# Exercise objective:
Copy out everything in the records from the line containing "Return every road" down to the line containing "road 2 (track): [(511,502),(91,302)]", reproducing each line verbatim.

# Records for this exercise:

>> BEGIN

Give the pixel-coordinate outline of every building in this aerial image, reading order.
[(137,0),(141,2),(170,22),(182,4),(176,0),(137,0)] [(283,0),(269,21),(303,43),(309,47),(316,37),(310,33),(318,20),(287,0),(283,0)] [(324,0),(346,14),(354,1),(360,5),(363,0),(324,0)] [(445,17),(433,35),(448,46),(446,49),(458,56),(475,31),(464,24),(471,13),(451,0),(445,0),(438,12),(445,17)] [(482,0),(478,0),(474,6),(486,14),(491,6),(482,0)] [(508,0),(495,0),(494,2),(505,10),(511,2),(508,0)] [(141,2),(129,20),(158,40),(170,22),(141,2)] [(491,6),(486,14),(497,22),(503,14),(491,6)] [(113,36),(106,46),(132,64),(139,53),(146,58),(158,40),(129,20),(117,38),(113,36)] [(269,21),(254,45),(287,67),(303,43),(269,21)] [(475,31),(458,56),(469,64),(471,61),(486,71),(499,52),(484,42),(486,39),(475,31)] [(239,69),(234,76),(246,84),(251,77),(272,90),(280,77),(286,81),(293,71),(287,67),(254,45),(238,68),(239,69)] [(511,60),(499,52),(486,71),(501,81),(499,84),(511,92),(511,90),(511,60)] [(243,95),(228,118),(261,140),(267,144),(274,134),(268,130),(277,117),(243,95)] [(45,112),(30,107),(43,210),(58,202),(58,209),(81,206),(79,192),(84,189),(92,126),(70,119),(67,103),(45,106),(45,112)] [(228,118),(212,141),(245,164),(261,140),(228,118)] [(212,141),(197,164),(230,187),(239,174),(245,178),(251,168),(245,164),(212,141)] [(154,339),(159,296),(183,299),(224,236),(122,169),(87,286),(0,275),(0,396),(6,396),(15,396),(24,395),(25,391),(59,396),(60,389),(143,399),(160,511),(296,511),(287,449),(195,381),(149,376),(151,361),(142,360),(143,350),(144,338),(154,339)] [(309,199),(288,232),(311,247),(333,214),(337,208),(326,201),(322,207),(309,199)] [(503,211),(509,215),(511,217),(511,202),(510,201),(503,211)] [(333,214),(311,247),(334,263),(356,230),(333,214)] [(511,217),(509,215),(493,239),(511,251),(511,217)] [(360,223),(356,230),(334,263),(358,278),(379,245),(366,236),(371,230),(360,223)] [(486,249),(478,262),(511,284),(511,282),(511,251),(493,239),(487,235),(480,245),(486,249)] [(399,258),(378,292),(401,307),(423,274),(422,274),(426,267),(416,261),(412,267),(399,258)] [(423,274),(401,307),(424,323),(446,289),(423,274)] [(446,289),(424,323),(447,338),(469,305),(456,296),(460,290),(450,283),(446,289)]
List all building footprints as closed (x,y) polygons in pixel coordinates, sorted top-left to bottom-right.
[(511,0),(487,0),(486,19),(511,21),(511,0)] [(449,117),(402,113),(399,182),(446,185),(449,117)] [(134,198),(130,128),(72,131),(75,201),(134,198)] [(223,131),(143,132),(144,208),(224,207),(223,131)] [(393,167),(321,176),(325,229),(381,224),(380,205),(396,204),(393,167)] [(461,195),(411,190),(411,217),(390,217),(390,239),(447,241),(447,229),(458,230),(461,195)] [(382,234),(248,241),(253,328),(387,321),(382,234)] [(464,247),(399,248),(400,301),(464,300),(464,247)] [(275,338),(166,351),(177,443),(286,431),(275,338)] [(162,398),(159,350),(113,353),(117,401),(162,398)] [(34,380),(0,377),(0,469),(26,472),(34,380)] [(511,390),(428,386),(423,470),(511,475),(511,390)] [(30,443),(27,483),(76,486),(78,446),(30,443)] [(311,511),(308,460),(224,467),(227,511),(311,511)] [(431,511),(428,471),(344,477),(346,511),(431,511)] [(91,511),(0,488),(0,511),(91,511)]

>> END
>> BEGIN

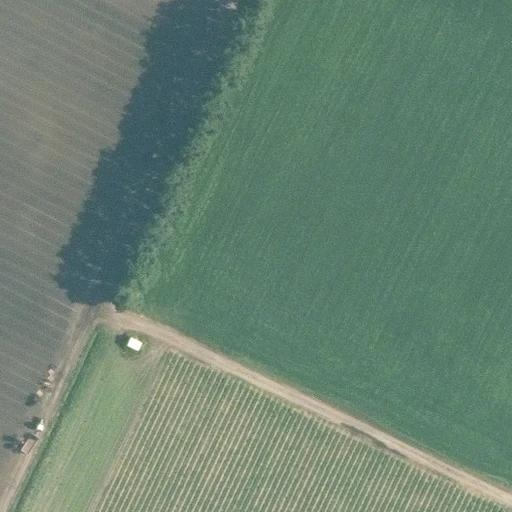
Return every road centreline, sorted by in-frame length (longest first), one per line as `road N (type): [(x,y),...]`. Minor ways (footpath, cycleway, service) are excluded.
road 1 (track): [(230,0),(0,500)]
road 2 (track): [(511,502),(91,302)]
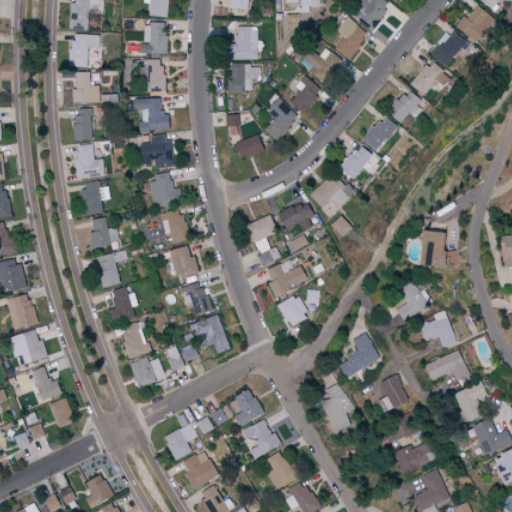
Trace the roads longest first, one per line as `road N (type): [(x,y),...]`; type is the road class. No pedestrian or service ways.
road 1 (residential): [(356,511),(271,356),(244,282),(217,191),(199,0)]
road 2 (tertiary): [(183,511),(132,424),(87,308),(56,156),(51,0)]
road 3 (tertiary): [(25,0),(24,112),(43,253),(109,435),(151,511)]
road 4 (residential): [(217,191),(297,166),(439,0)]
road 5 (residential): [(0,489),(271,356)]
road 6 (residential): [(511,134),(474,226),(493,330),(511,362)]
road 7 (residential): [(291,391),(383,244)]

>> END
>> BEGIN

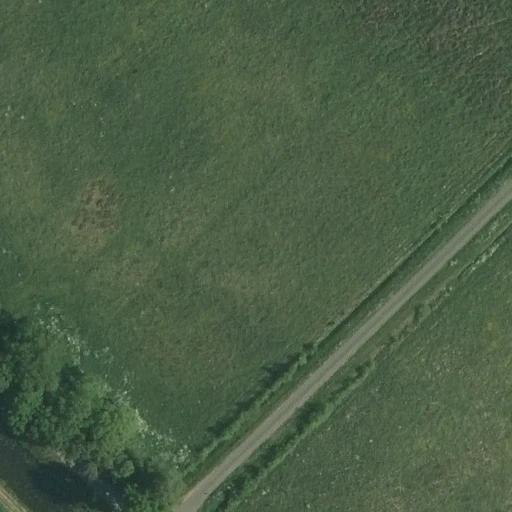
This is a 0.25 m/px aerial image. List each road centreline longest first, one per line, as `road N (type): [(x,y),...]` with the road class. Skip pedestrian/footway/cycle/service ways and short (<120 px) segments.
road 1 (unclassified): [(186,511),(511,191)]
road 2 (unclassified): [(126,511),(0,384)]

>> END

# Complete output:
Return every road centreline, sorted by in-frame length (longest first), one per line as `road N (type): [(x,y),...]`. Minor ways (footpath, cycleway, service) are excluded.
road 1 (track): [(230,0),(0,500)]
road 2 (track): [(511,502),(91,302)]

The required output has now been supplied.